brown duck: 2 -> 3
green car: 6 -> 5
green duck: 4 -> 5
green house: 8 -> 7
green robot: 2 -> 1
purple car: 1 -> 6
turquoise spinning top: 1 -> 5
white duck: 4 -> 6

- - -

Assignment — Beginning with the line that holds "green house: 8 -> 7" and ending with the last line of the material, output each line exactly and nothing beyond them.

Exercise solution —
green house: 8 -> 7
green robot: 2 -> 1
purple car: 1 -> 6
turquoise spinning top: 1 -> 5
white duck: 4 -> 6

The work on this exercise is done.